## EXERCISE AIM
Return all lines of the listing below that carry the word "ring".

*** DATASET EXCERPTS Section Begins ***

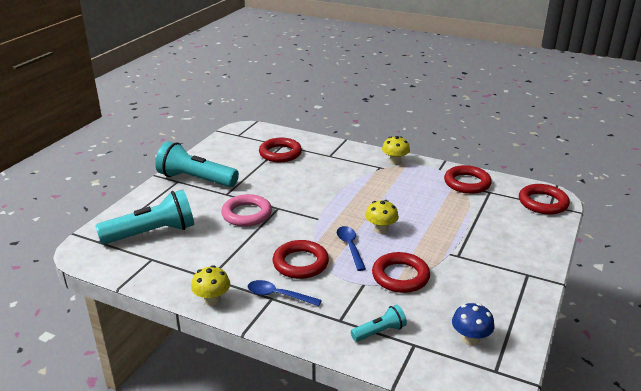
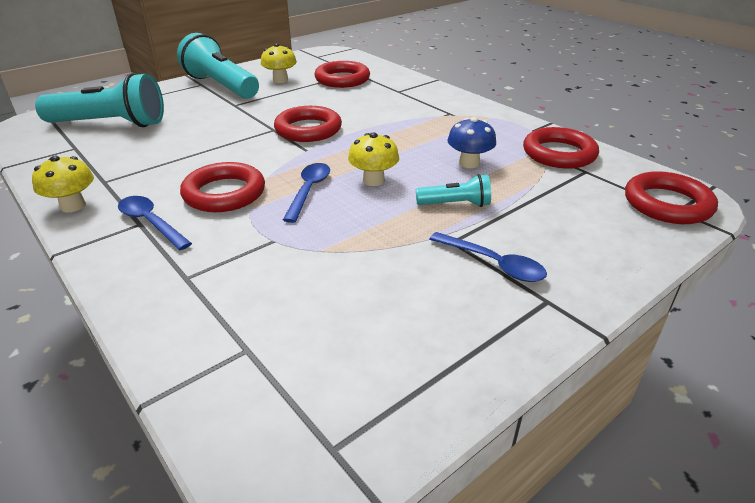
camera: 25 degrees right, 5 degrees up
(247, 214) = (230, 128): pink ring -> none
(380, 332) = (219, 312): turquoise flashlight -> turquoise flashlight (455, 204)
(395, 161) = (477, 111): yellow mushroom -> yellow mushroom (280, 80)
(400, 276) = (335, 245): red ring -> red ring (308, 129)
(470, 339) = (345, 373): blue mushroom -> blue mushroom (469, 163)
(488, 262) = (493, 264): none -> blue spoon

*** DATASET EXCERPTS Section Ends ***

## RESULT OF THE TASK
(247, 214) = (230, 128): pink ring -> none
(400, 276) = (335, 245): red ring -> red ring (308, 129)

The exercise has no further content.